## Data for processing

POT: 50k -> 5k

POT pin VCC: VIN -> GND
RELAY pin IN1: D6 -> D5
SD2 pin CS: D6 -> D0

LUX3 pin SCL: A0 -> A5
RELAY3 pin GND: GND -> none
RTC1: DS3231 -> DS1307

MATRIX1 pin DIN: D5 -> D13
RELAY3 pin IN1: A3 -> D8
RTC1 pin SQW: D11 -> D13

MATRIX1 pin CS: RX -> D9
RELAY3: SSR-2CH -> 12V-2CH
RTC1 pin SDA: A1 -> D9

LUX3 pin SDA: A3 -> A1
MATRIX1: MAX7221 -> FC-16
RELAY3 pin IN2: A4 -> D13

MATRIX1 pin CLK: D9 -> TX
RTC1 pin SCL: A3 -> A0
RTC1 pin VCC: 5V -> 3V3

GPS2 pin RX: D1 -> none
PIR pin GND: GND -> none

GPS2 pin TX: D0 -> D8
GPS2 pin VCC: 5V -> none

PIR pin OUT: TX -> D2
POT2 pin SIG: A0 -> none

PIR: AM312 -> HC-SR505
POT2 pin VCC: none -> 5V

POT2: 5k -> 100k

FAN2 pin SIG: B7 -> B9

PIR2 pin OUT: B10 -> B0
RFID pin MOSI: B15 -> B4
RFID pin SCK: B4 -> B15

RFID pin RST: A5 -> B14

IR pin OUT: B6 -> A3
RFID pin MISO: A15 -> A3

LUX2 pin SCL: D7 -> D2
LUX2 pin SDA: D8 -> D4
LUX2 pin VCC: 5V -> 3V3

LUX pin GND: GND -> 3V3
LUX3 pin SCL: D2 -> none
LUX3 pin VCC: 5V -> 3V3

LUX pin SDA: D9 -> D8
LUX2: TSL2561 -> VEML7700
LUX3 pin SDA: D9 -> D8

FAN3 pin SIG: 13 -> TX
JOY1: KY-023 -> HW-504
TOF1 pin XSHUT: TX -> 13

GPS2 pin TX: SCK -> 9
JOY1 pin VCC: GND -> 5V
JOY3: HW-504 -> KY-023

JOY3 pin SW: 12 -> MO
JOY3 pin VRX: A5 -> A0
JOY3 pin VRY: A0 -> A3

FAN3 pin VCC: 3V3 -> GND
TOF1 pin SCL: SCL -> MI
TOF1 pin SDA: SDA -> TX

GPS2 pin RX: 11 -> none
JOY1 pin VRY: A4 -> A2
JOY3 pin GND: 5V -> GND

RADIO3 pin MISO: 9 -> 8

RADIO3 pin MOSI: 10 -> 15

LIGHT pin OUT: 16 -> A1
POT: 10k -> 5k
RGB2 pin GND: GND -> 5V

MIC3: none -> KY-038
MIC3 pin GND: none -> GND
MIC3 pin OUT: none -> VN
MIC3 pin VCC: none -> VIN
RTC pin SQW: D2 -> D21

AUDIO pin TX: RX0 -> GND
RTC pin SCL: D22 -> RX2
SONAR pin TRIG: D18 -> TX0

## Work to be completed
The reply should hold only the lines of the listing above starting at the line containing "MATRIX1 pin DIN: D5 -> D13" and ending at the line containing "PIR pin GND: GND -> none", exactly as written.

## Answer to this task
MATRIX1 pin DIN: D5 -> D13
RELAY3 pin IN1: A3 -> D8
RTC1 pin SQW: D11 -> D13

MATRIX1 pin CS: RX -> D9
RELAY3: SSR-2CH -> 12V-2CH
RTC1 pin SDA: A1 -> D9

LUX3 pin SDA: A3 -> A1
MATRIX1: MAX7221 -> FC-16
RELAY3 pin IN2: A4 -> D13

MATRIX1 pin CLK: D9 -> TX
RTC1 pin SCL: A3 -> A0
RTC1 pin VCC: 5V -> 3V3

GPS2 pin RX: D1 -> none
PIR pin GND: GND -> none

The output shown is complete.